* _Written instruction_:
Reproduce all of the material exactly as shown.

Data records

::::::::

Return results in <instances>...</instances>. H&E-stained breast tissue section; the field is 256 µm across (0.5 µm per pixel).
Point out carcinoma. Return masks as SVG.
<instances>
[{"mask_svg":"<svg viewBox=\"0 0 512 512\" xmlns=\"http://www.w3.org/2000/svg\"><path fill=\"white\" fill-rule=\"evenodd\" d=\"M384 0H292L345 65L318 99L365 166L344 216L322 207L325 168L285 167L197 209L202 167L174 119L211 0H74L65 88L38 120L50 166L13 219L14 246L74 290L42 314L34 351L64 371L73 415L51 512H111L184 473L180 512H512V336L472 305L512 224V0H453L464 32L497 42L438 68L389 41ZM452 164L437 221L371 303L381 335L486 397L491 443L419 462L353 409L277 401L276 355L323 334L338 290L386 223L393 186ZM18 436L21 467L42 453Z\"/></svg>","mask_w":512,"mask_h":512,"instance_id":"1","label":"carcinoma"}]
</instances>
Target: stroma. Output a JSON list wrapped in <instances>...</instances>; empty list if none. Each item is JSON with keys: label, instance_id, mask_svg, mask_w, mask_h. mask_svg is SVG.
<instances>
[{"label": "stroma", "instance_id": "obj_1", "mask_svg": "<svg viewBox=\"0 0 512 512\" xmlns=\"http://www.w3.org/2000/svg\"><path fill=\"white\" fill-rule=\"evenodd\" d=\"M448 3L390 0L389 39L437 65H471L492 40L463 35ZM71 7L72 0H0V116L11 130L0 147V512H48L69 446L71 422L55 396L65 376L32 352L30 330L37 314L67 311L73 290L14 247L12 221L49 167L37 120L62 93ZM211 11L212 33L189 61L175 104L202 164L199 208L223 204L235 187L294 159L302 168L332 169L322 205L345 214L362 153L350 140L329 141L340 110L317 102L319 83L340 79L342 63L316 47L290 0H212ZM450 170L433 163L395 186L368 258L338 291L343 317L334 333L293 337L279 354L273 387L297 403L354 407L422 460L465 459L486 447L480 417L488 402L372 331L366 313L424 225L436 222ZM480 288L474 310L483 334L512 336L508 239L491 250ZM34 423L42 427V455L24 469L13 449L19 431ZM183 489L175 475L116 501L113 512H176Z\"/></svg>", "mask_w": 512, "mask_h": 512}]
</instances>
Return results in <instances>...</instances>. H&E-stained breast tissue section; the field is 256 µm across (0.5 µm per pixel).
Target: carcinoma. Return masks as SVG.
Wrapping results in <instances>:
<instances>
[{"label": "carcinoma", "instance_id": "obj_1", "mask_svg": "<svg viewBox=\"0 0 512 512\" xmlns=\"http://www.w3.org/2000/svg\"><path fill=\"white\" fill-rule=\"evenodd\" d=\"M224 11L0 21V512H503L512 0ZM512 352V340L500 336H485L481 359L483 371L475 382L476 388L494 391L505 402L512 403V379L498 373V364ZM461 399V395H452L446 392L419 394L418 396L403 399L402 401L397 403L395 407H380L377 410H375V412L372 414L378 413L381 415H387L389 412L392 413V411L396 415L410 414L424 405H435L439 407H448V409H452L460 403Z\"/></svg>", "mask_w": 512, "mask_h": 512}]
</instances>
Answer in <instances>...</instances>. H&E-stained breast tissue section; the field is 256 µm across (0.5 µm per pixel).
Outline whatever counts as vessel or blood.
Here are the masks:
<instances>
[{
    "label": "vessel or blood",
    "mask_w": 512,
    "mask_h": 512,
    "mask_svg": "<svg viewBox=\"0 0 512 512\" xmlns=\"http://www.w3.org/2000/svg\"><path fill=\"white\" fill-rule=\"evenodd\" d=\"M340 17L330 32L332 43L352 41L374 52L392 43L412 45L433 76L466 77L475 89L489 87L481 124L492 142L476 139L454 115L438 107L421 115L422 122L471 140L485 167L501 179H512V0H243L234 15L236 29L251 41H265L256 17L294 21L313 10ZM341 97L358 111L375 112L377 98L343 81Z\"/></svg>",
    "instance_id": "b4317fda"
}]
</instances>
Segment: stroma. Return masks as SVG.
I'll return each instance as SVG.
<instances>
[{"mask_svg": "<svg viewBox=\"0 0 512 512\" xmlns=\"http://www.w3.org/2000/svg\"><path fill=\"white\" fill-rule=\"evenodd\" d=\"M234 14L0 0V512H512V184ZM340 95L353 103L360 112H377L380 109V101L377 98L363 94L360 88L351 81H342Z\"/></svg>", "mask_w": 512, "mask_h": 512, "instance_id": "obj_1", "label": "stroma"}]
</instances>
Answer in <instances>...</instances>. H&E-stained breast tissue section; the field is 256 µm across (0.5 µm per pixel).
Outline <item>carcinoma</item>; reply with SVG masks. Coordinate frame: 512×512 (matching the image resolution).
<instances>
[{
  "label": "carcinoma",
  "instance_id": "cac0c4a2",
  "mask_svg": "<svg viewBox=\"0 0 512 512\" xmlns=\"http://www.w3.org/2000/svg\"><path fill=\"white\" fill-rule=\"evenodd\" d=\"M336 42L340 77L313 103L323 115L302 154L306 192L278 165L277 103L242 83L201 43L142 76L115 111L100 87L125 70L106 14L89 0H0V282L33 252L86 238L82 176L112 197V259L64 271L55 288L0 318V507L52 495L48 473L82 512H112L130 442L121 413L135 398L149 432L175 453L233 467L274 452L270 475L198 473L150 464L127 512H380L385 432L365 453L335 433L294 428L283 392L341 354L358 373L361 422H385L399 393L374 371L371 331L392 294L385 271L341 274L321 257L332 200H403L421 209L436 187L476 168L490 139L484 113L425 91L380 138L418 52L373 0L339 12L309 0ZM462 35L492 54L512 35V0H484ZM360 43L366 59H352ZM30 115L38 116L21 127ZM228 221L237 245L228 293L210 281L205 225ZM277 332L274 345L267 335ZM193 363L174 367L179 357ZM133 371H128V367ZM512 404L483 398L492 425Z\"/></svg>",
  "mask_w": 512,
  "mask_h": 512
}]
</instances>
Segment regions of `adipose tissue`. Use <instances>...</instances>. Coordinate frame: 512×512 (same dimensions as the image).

::::::::

* _The completed task_:
Return results in <instances>...</instances>. H&E-stained breast tissue section; the field is 256 µm across (0.5 µm per pixel).
Point out carcinoma. Return masks as SVG.
<instances>
[{"mask_svg":"<svg viewBox=\"0 0 512 512\" xmlns=\"http://www.w3.org/2000/svg\"><path fill=\"white\" fill-rule=\"evenodd\" d=\"M384 0H292L345 65L318 99L365 166L344 216L322 207L325 168L285 167L197 209L202 167L174 119L211 0H74L65 88L38 120L50 166L13 219L14 246L74 290L42 314L34 351L64 371L73 415L51 512H111L184 473L180 512H512V336L472 305L512 224V0H453L464 32L497 42L438 68L389 41ZM452 164L437 221L371 303L381 335L486 397L491 443L419 462L353 409L277 401L276 355L323 334L338 290L386 223L393 186ZM18 436L21 467L42 453Z\"/></svg>","mask_w":512,"mask_h":512,"instance_id":"1","label":"carcinoma"}]
</instances>
Target: stroma. Output a JSON list wrapped in <instances>...</instances>; empty list if none. Each item is JSON with keys: label, instance_id, mask_svg, mask_w, mask_h. mask_svg is SVG.
<instances>
[{"label": "stroma", "instance_id": "obj_1", "mask_svg": "<svg viewBox=\"0 0 512 512\" xmlns=\"http://www.w3.org/2000/svg\"><path fill=\"white\" fill-rule=\"evenodd\" d=\"M448 3L390 0L389 39L437 65H471L492 40L463 35ZM71 7L72 0H0V116L11 130L0 147V512H48L69 446L71 422L55 396L65 376L32 352L30 330L37 314L67 311L73 290L14 247L12 221L49 167L37 120L62 93ZM211 11L212 33L189 61L175 104L202 164L199 208L223 204L235 187L294 159L302 168L332 169L322 205L345 214L362 153L350 140L329 141L340 110L317 102L319 83L340 79L342 63L316 47L290 0H212ZM450 170L433 163L395 186L368 258L338 291L343 317L334 333L293 337L279 354L273 387L297 403L354 407L422 460L465 459L486 447L480 417L488 402L372 331L366 313L424 225L436 222ZM480 288L474 310L483 334L512 336L508 239L491 250ZM34 423L42 427V455L24 469L13 449L19 431ZM183 489L175 475L116 501L113 512H176Z\"/></svg>", "mask_w": 512, "mask_h": 512}]
</instances>
Return results in <instances>...</instances>. H&E-stained breast tissue section; the field is 256 µm across (0.5 µm per pixel).
Target: carcinoma. Return masks as SVG.
Wrapping results in <instances>:
<instances>
[{"label": "carcinoma", "instance_id": "obj_1", "mask_svg": "<svg viewBox=\"0 0 512 512\" xmlns=\"http://www.w3.org/2000/svg\"><path fill=\"white\" fill-rule=\"evenodd\" d=\"M224 11L0 21V512H503L512 0ZM512 352V340L500 336H485L481 359L483 371L475 382L476 388L494 391L505 402L512 403V379L498 373V364ZM461 399V395H452L446 392L419 394L418 396L403 399L402 401L397 403L395 407H380L377 410H375V412L372 414L378 413L381 415H387L389 412L392 413V411L396 415L410 414L424 405H435L439 407H448V409H452L460 403Z\"/></svg>", "mask_w": 512, "mask_h": 512}]
</instances>
Answer in <instances>...</instances>. H&E-stained breast tissue section; the field is 256 µm across (0.5 µm per pixel).
Outline whatever counts as vessel or blood.
Here are the masks:
<instances>
[{
    "label": "vessel or blood",
    "mask_w": 512,
    "mask_h": 512,
    "mask_svg": "<svg viewBox=\"0 0 512 512\" xmlns=\"http://www.w3.org/2000/svg\"><path fill=\"white\" fill-rule=\"evenodd\" d=\"M340 17L330 32L332 43L352 41L374 52L392 43L412 45L433 76L466 77L475 89L489 87L481 124L492 142L476 139L454 115L438 107L421 115L422 122L471 140L485 167L501 179H512V0H243L234 15L236 29L251 41H265L256 17L294 21L313 10ZM341 97L358 111L375 112L377 98L343 81Z\"/></svg>",
    "instance_id": "b4317fda"
}]
</instances>
Segment: stroma. Return masks as SVG.
I'll return each instance as SVG.
<instances>
[{"mask_svg": "<svg viewBox=\"0 0 512 512\" xmlns=\"http://www.w3.org/2000/svg\"><path fill=\"white\" fill-rule=\"evenodd\" d=\"M234 14L0 0V512H512V184ZM340 95L353 103L360 112H377L380 109V101L377 98L363 94L360 88L351 81H342Z\"/></svg>", "mask_w": 512, "mask_h": 512, "instance_id": "obj_1", "label": "stroma"}]
</instances>
Answer in <instances>...</instances>. H&E-stained breast tissue section; the field is 256 µm across (0.5 µm per pixel).
Outline <item>carcinoma</item>; reply with SVG masks. Coordinate frame: 512×512 (matching the image resolution).
<instances>
[{
  "label": "carcinoma",
  "instance_id": "cac0c4a2",
  "mask_svg": "<svg viewBox=\"0 0 512 512\" xmlns=\"http://www.w3.org/2000/svg\"><path fill=\"white\" fill-rule=\"evenodd\" d=\"M336 42L340 77L313 103L323 115L302 154L306 192L278 165L277 103L242 83L201 43L142 76L115 111L100 87L125 70L106 14L89 0H0V282L33 252L86 238L82 176L112 197V259L64 271L55 288L0 318V507L52 495L48 473L82 512H112L130 442L121 413L135 398L149 432L175 453L233 467L274 452L270 475L198 473L150 464L127 512H380L385 432L365 453L335 433L294 428L283 392L341 354L358 373L361 422H385L399 393L374 371L371 331L392 294L385 271L341 274L321 257L332 200H403L421 209L436 187L476 168L490 139L484 113L425 91L380 138L418 52L373 0L339 12L309 0ZM462 35L492 54L512 35V0H484ZM360 43L366 59H352ZM30 115L38 116L21 127ZM228 221L237 245L228 293L210 281L205 225ZM277 332L274 345L267 335ZM193 363L174 367L179 357ZM133 371H128V367ZM512 404L483 398L492 425Z\"/></svg>",
  "mask_w": 512,
  "mask_h": 512
}]
</instances>
Segment regions of `adipose tissue`. Use <instances>...</instances>. Coordinate frame: 512×512 (same dimensions as the image).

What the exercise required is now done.